* [Listed records]

--- START ---

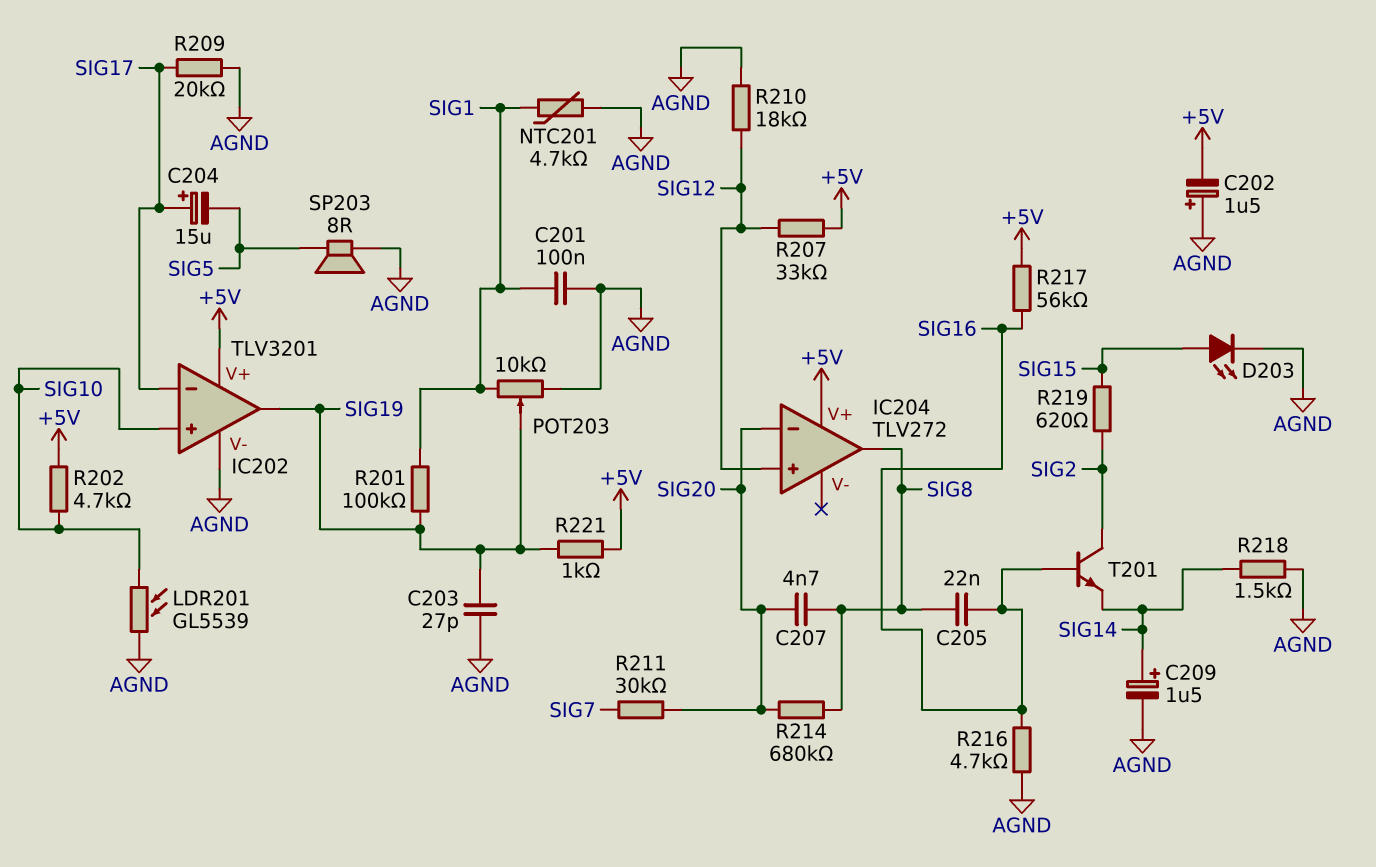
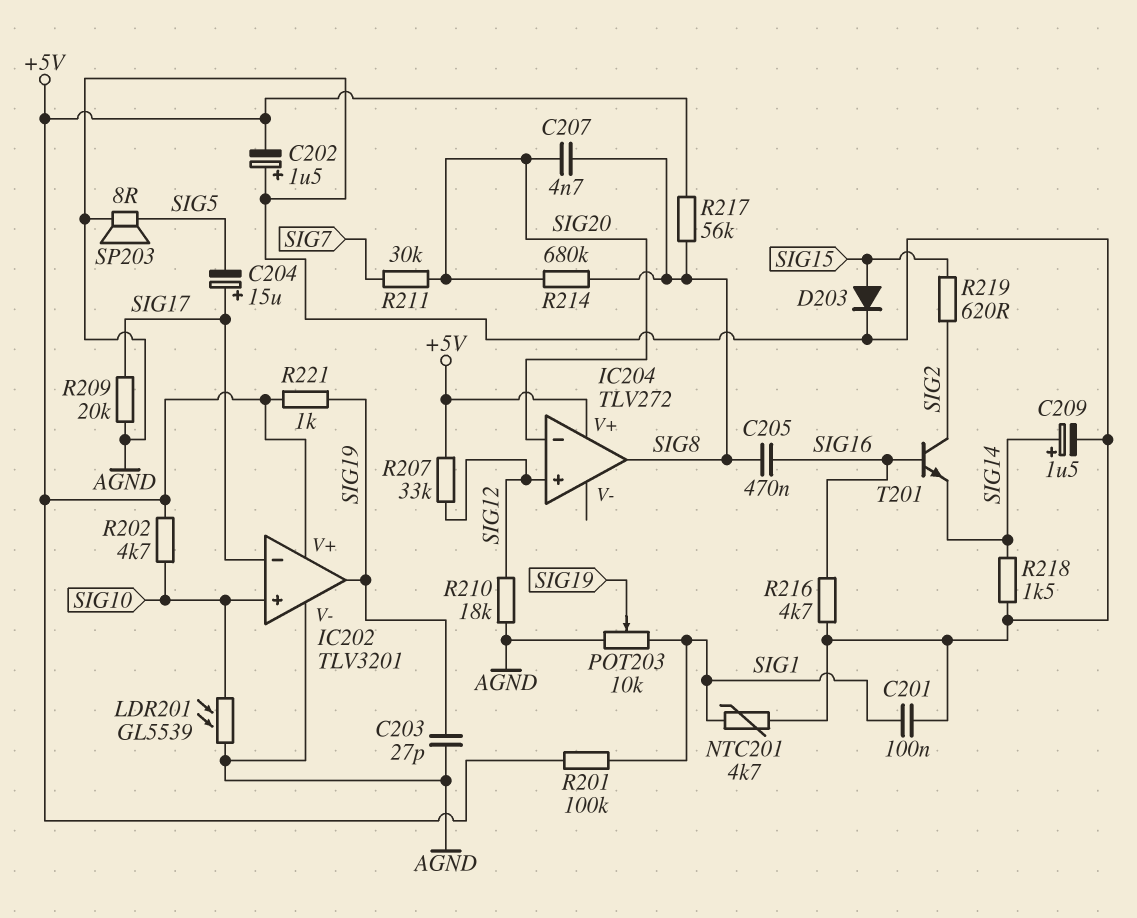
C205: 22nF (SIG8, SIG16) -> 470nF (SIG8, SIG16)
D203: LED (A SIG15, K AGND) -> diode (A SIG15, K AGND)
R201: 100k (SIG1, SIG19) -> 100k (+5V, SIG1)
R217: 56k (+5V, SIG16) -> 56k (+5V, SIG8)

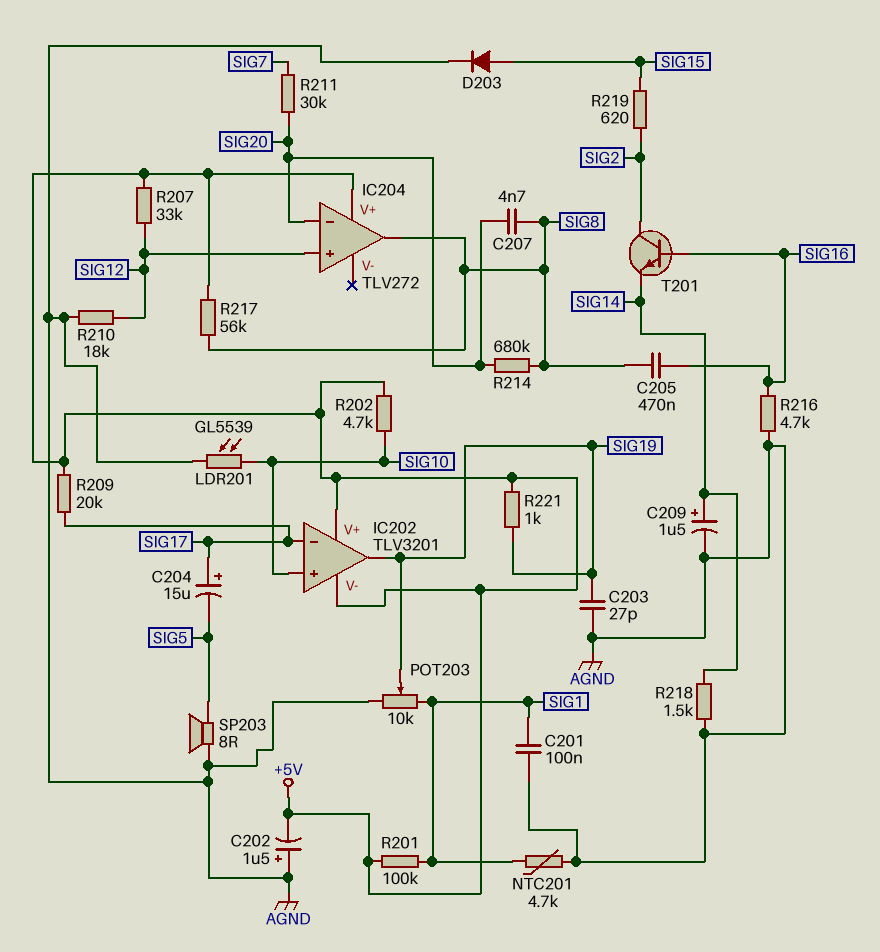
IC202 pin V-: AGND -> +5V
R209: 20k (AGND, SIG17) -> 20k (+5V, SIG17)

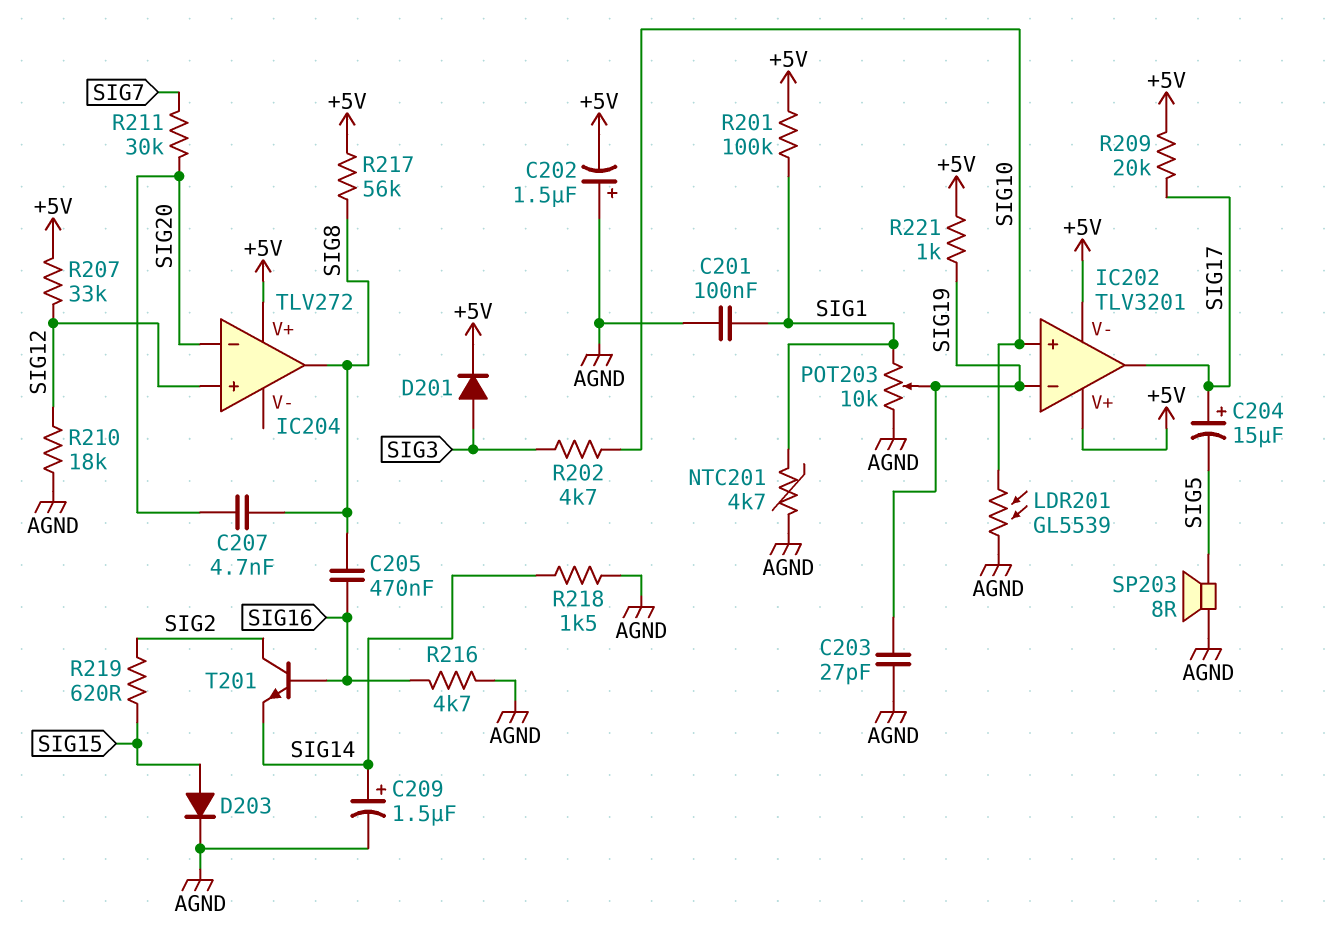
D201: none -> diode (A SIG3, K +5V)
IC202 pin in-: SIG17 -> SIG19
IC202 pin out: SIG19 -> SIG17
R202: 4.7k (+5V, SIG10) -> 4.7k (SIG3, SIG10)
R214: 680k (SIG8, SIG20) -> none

--- END ---
--- START ---

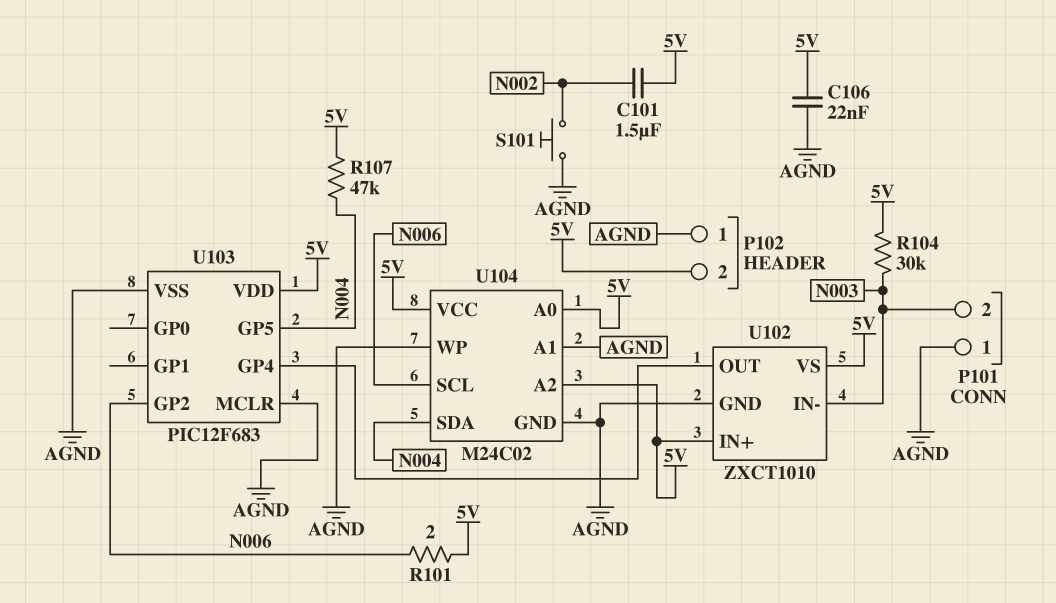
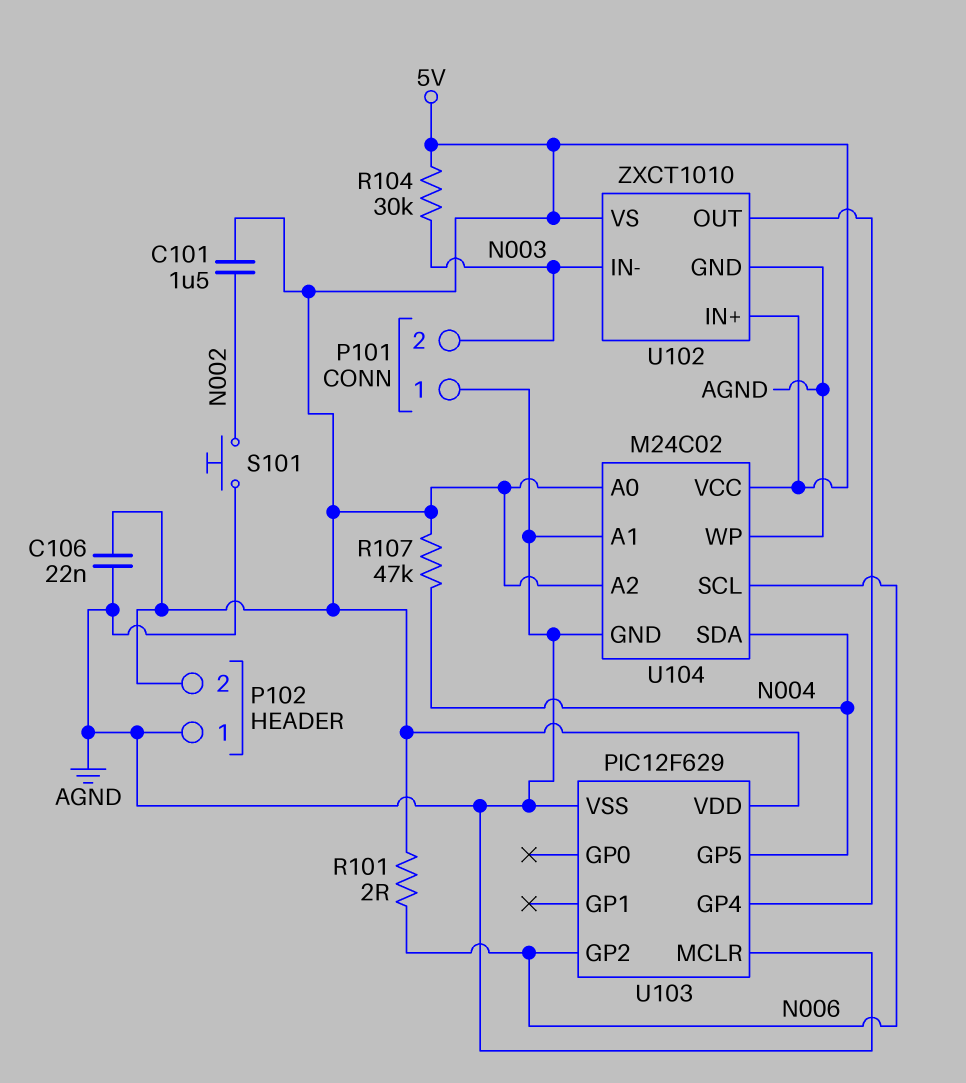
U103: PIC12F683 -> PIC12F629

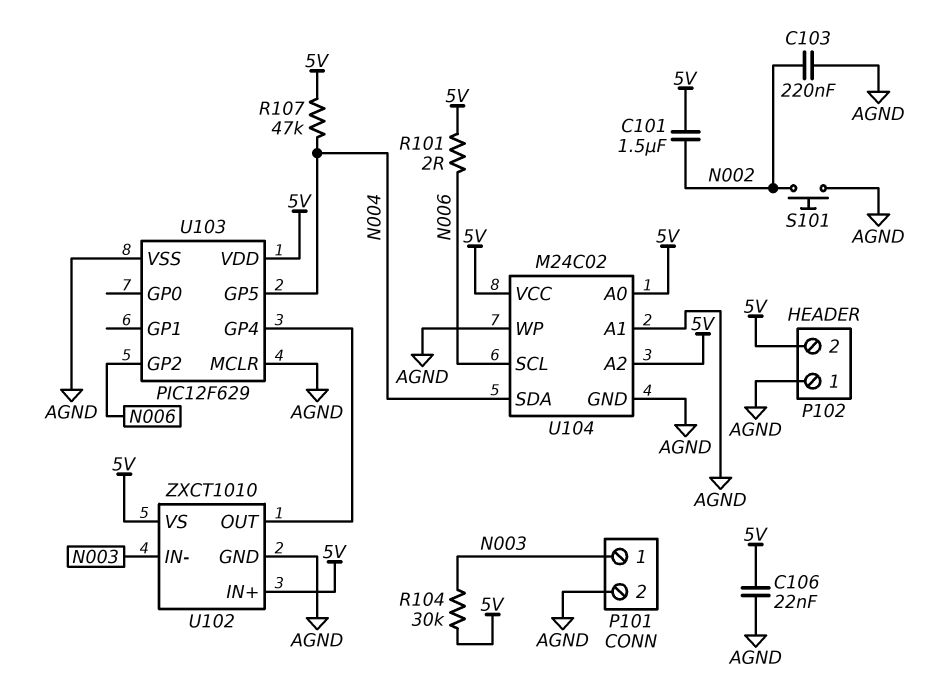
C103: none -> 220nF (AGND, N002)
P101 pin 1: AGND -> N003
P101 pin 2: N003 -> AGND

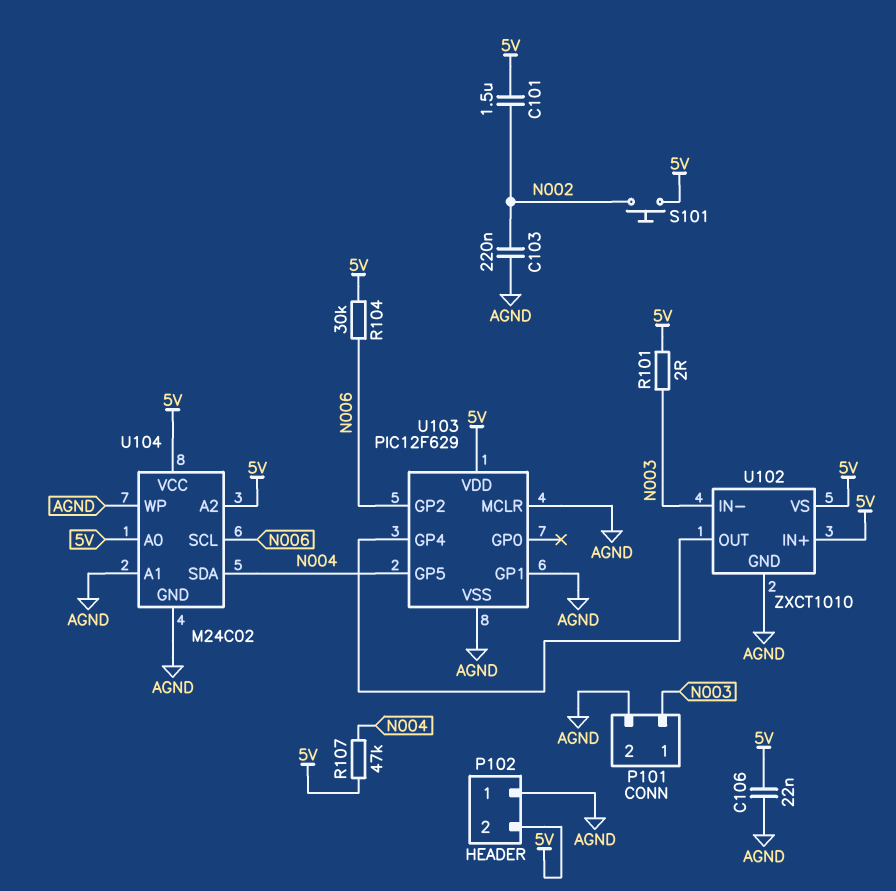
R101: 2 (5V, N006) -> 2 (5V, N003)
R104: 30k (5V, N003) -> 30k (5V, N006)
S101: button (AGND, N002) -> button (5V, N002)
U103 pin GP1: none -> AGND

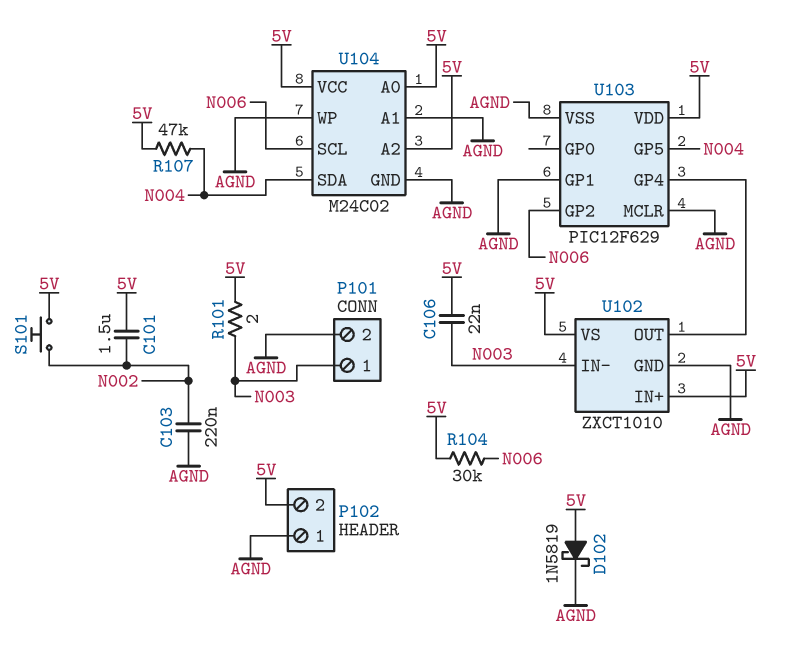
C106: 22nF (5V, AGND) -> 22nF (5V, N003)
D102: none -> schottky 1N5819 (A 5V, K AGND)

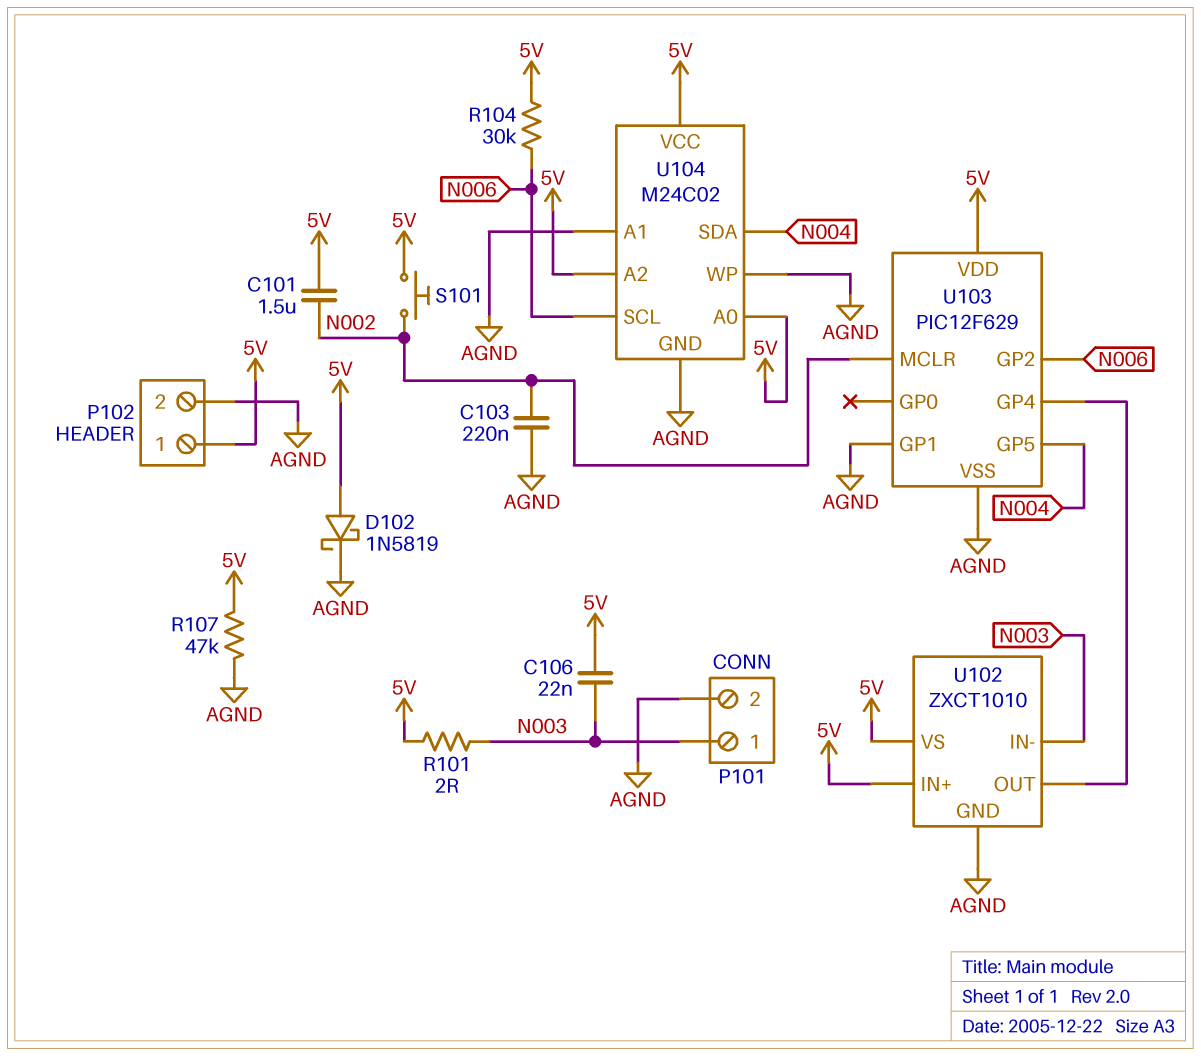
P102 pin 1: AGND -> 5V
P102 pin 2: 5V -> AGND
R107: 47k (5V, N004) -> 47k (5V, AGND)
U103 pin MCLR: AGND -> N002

--- END ---

Return a word-for-word copy of the lines above from the one holding "R202: 4.7k (+5V, SIG10) -> 4.7k (SIG3, SIG10)" through the one holding "R214: 680k (SIG8, SIG20) -> none", with both of them included and nothing besides.

* [Task response]
R202: 4.7k (+5V, SIG10) -> 4.7k (SIG3, SIG10)
R214: 680k (SIG8, SIG20) -> none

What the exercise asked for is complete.